Segment Start: Exercise materials

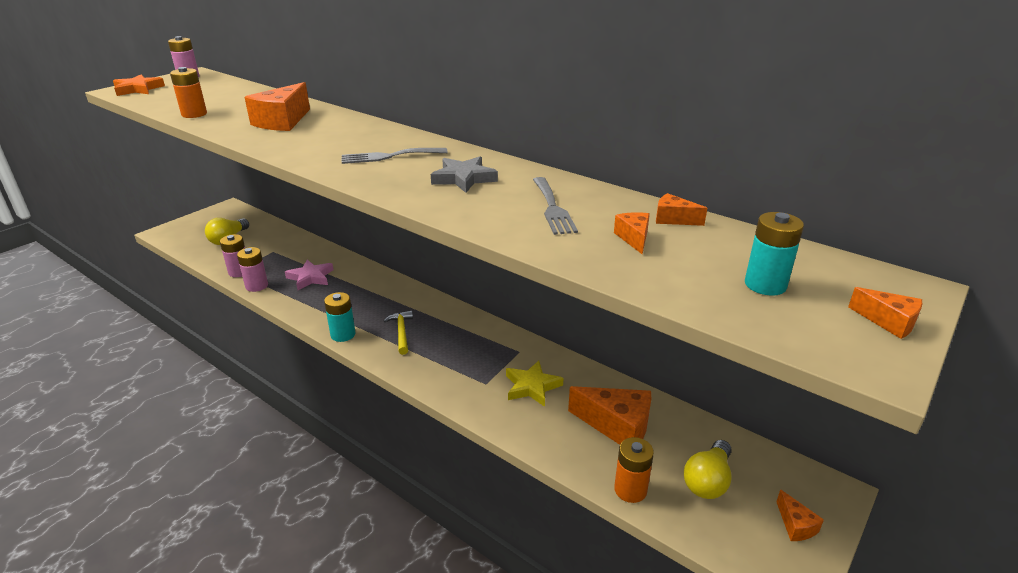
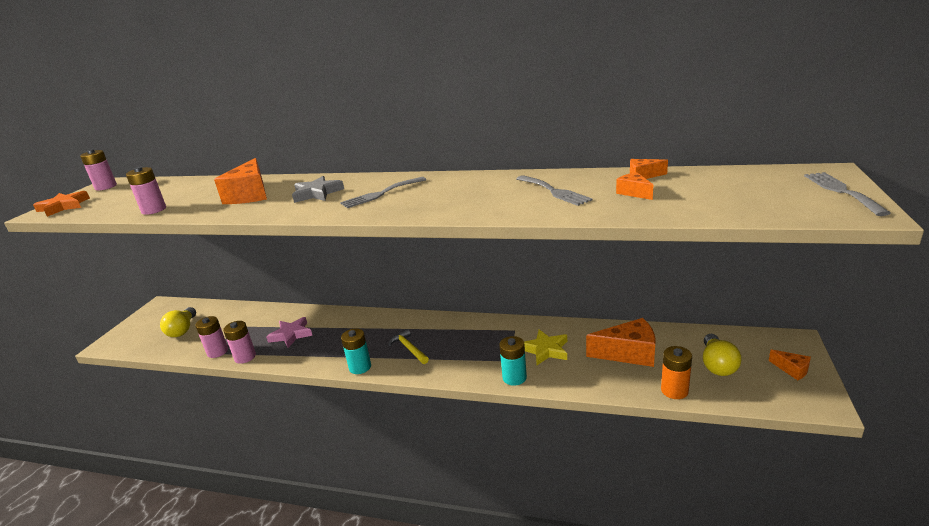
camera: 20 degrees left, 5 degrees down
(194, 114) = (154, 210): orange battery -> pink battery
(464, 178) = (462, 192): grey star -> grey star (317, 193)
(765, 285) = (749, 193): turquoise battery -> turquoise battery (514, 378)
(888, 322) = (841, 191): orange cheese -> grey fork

Segment End: Exercise materials

All lines from the one containing "(765, 285) = (749, 193): turquoise" to the end of the data above are to be set down exactly; no others belong in the answer.

__Exercise response__
(765, 285) = (749, 193): turquoise battery -> turquoise battery (514, 378)
(888, 322) = (841, 191): orange cheese -> grey fork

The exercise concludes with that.